**What to work on:** Send back the records exactly as written, with no images.

----------------

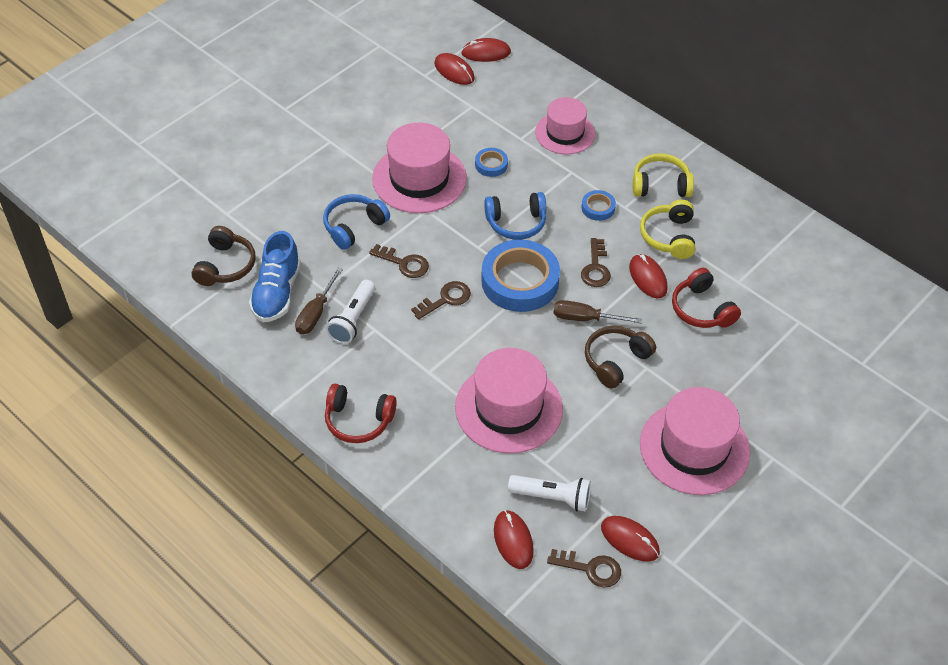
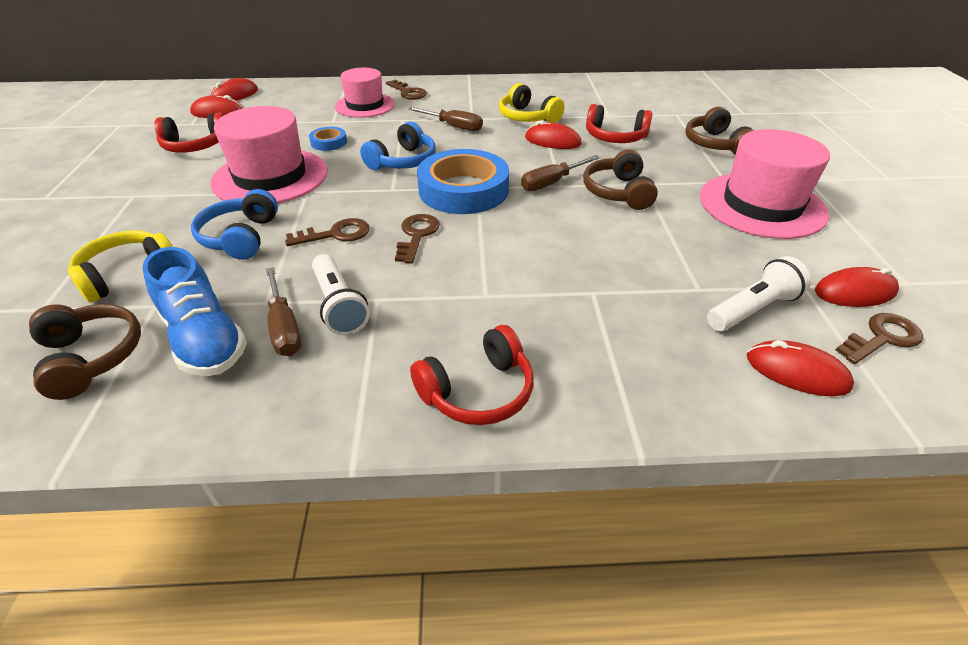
camera: 45 degrees left, 10 degrees down
pink hat [455,348,563,454] -> none
brown key [581,238,611,287] -> brown key moved to [386,80,427,100]
blue tape [582,190,616,221] -> brown screwdriver [408,107,483,131]
yellow headphones [633,153,694,197] -> yellow headphones moved to [68,230,173,303]
none -> red headphones [155,113,224,153]
none -> brown headphones [685,107,755,155]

----------------

**Result:**
camera: 45 degrees left, 10 degrees down
pink hat [455,348,563,454] -> none
brown key [581,238,611,287] -> brown key moved to [386,80,427,100]
blue tape [582,190,616,221] -> brown screwdriver [408,107,483,131]
yellow headphones [633,153,694,197] -> yellow headphones moved to [68,230,173,303]
none -> red headphones [155,113,224,153]
none -> brown headphones [685,107,755,155]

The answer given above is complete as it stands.